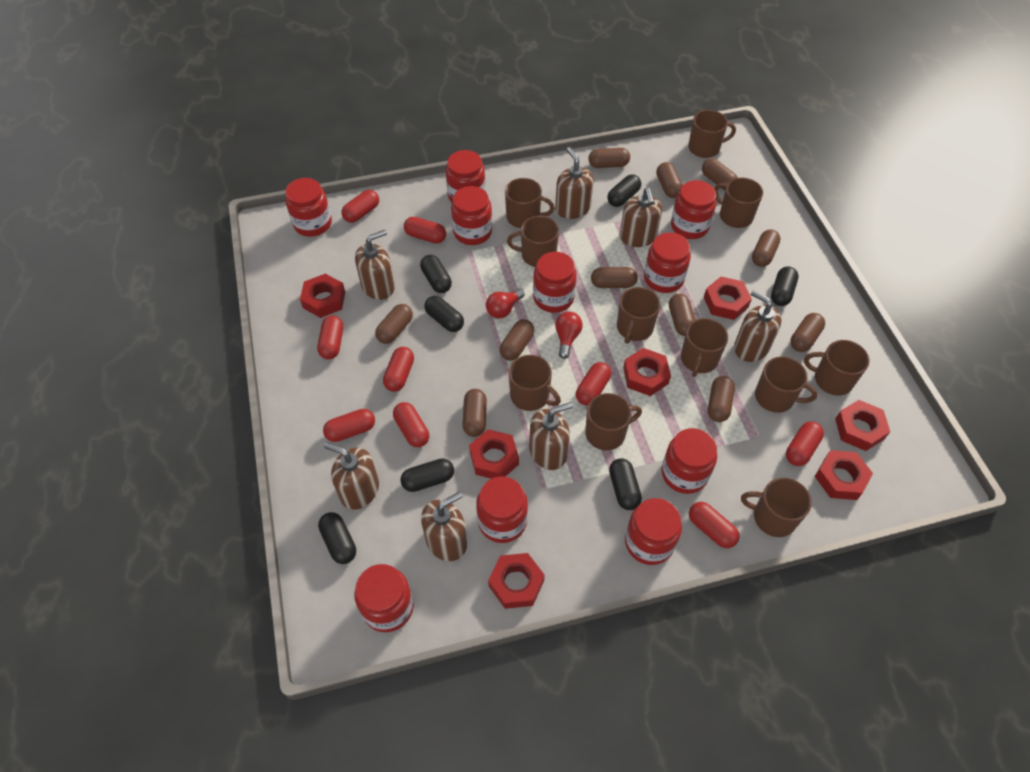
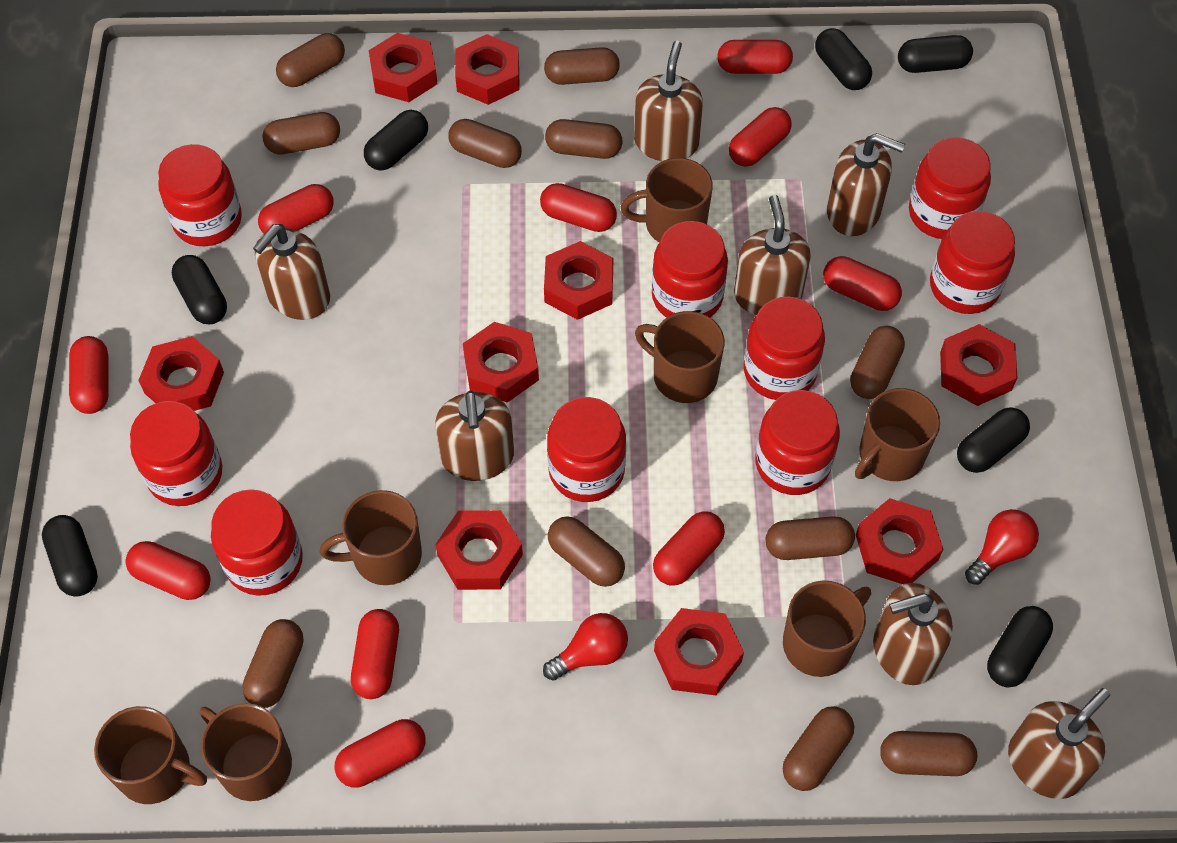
brown mug: 11 -> 7
red capsule: 9 -> 10
red jar: 10 -> 9
red nut: 7 -> 9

—————

**Action item**
The complete material, set down exactly and stripped of pictures, is the expected response.

**Task output**
brown mug: 11 -> 7
red capsule: 9 -> 10
red jar: 10 -> 9
red nut: 7 -> 9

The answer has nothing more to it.